==== SOURCE INFORMATION
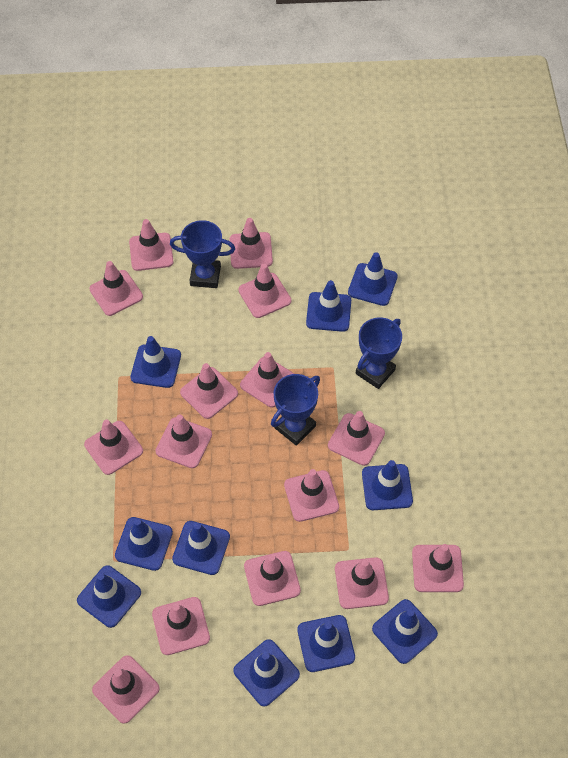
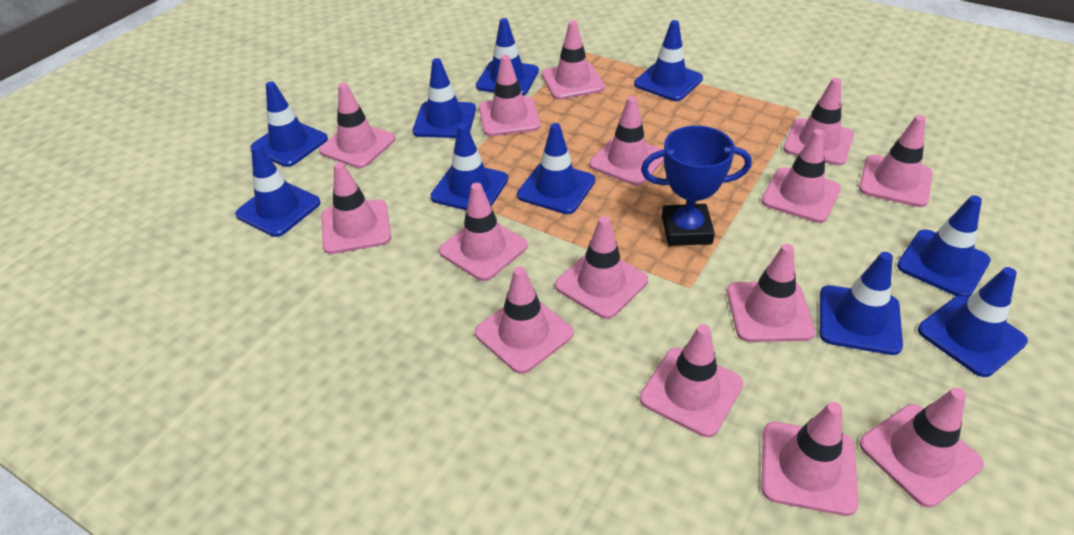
blue trophy: 3 -> 1

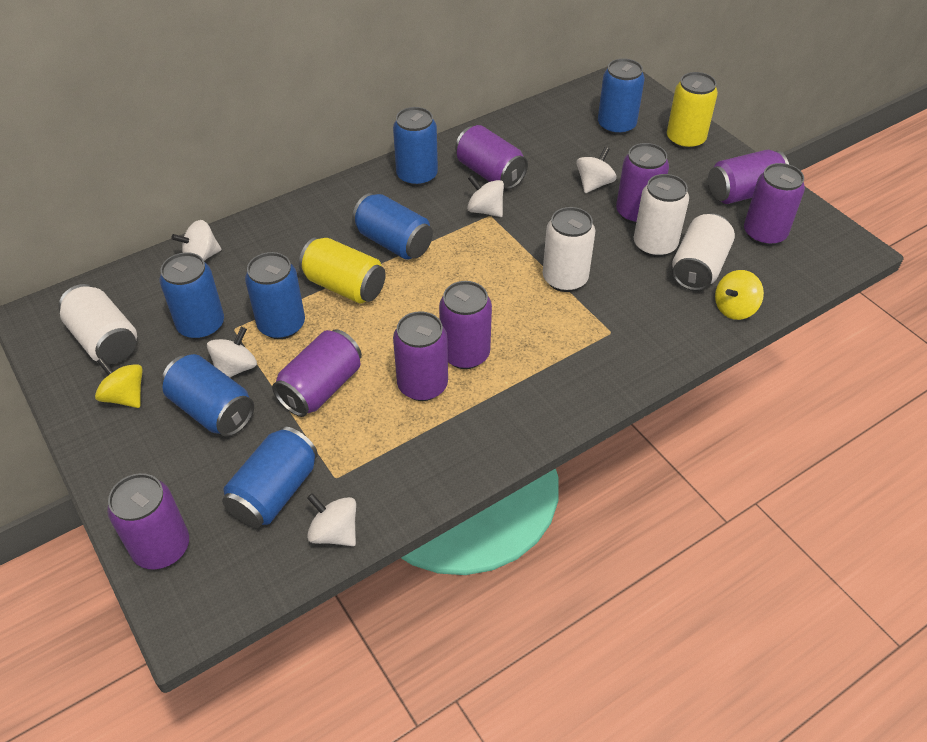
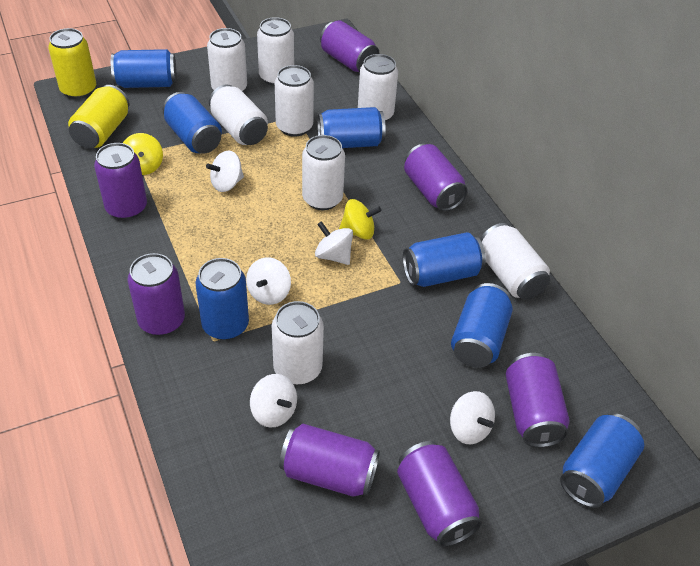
purple can: 8 -> 7
white can: 4 -> 8

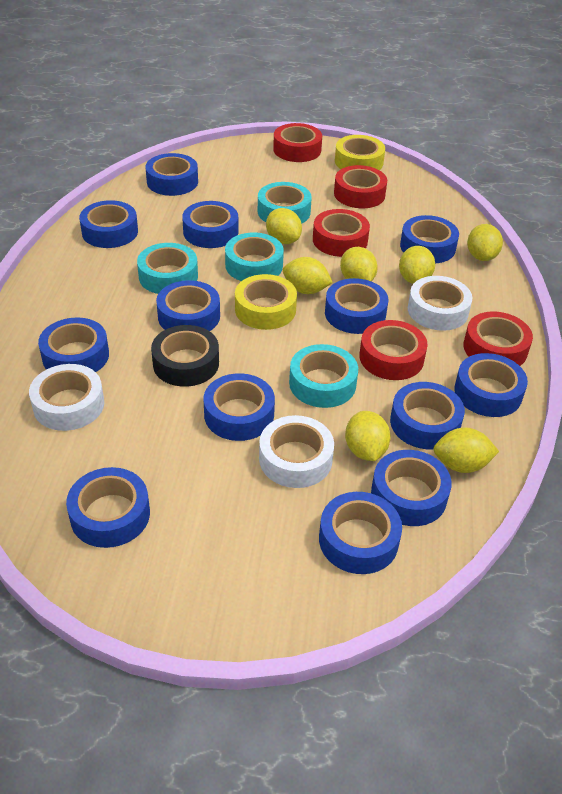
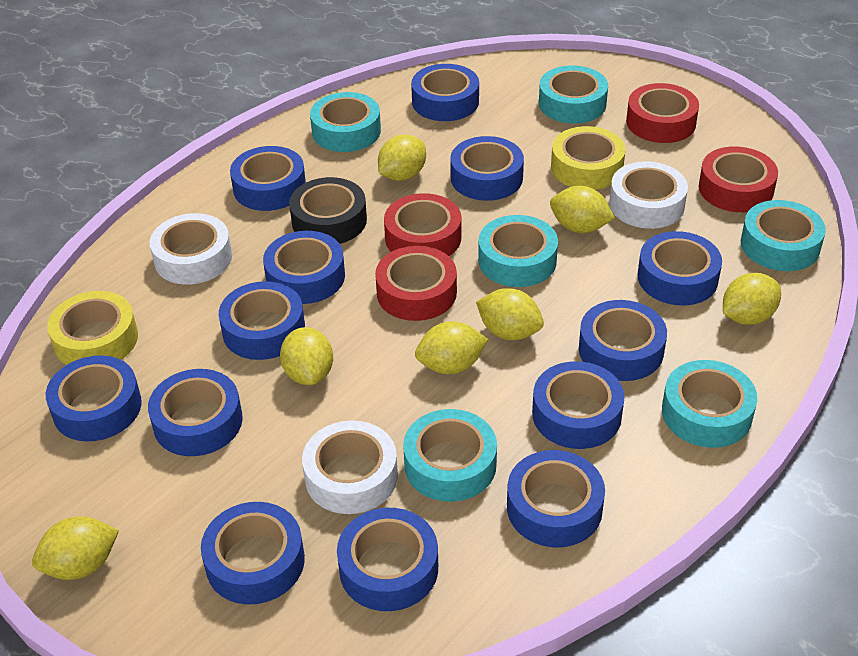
red tape: 5 -> 4
turquoise tape: 4 -> 6

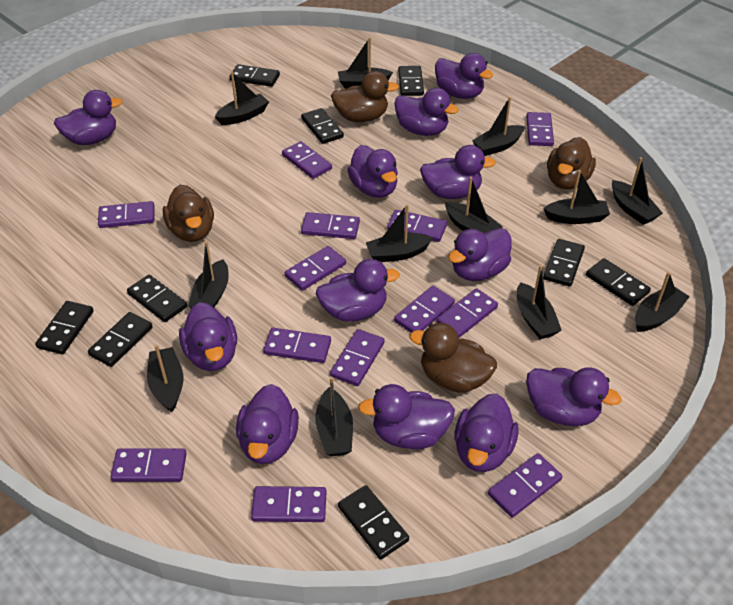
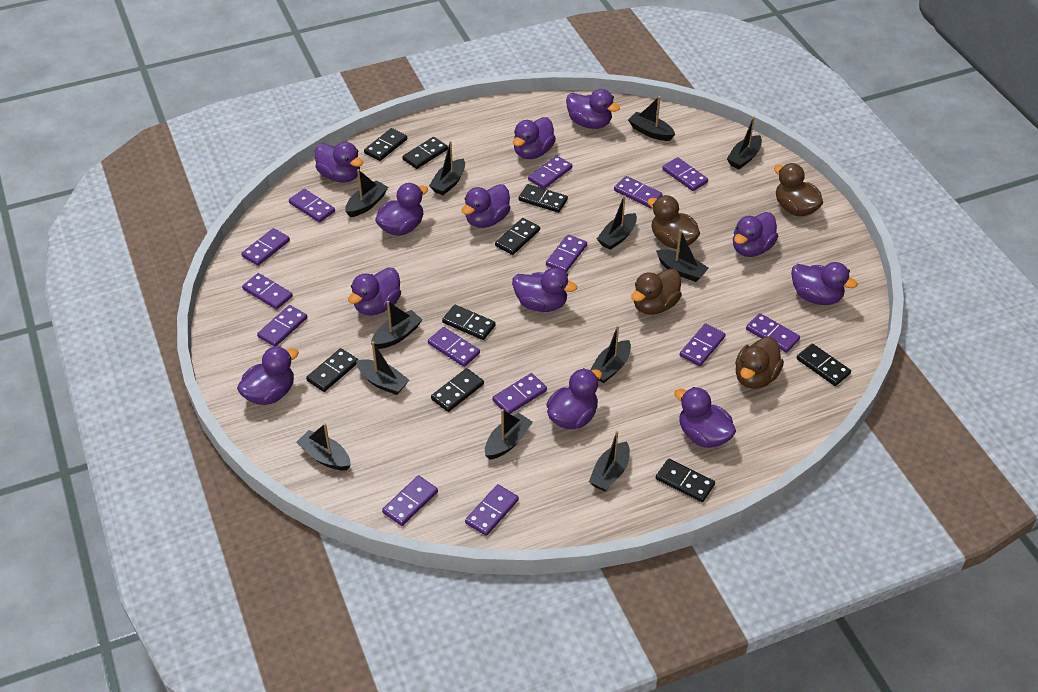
purple domino: 13 -> 14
========
- BRIEF
From the entries above, output every line exactly and omit any image.

- ANSWER SECTION
blue trophy: 3 -> 1

purple can: 8 -> 7
white can: 4 -> 8

red tape: 5 -> 4
turquoise tape: 4 -> 6

purple domino: 13 -> 14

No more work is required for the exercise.